- INSTRUCTIONS TO FOLLOW:
Nothing but the lines from the one containing "POT3 pin SIG: A3 -> A2" through the end of the data below may appear in the response, each one exact.

Version comparison data:
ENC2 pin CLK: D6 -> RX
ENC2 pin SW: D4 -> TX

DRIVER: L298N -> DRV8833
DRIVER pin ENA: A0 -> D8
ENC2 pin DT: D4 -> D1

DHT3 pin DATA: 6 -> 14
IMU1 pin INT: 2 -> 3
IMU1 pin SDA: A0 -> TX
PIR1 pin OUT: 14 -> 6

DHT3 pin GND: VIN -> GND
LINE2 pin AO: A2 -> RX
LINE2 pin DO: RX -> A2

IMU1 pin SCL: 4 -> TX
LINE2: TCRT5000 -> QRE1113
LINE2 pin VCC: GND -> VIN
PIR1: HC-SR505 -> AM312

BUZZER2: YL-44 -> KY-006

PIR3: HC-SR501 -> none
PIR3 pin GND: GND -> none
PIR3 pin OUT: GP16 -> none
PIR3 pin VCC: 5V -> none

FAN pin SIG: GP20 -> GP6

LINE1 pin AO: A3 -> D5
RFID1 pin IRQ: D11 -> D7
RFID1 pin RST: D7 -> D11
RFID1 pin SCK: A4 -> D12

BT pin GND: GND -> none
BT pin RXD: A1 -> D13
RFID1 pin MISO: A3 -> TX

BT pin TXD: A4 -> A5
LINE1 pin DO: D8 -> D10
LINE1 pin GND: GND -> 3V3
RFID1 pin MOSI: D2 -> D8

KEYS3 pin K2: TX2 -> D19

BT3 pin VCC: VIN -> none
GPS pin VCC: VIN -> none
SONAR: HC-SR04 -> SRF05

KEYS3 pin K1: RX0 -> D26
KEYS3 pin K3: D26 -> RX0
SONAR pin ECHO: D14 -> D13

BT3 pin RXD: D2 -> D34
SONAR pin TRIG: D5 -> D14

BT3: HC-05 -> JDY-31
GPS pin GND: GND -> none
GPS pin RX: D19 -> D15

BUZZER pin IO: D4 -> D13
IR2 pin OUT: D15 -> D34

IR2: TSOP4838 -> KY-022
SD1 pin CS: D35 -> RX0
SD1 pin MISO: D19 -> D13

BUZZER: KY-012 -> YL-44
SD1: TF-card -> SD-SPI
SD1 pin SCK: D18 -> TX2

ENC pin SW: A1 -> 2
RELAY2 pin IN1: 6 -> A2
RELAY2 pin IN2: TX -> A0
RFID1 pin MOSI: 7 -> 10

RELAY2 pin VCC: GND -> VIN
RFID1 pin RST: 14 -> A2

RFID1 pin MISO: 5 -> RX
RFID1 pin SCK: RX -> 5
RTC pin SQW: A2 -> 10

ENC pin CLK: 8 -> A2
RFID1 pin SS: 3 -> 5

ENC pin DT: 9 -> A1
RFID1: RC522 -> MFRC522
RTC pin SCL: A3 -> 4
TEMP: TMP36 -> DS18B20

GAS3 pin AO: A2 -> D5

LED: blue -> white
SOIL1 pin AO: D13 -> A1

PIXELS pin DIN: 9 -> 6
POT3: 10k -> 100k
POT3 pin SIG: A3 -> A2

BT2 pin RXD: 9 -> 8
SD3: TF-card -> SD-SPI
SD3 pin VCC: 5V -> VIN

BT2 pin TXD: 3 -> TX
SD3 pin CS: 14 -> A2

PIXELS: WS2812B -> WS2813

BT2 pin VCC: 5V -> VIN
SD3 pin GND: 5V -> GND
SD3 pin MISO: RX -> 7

- SOLUTION FOR THIS EXERCISE:
POT3 pin SIG: A3 -> A2

BT2 pin RXD: 9 -> 8
SD3: TF-card -> SD-SPI
SD3 pin VCC: 5V -> VIN

BT2 pin TXD: 3 -> TX
SD3 pin CS: 14 -> A2

PIXELS: WS2812B -> WS2813

BT2 pin VCC: 5V -> VIN
SD3 pin GND: 5V -> GND
SD3 pin MISO: RX -> 7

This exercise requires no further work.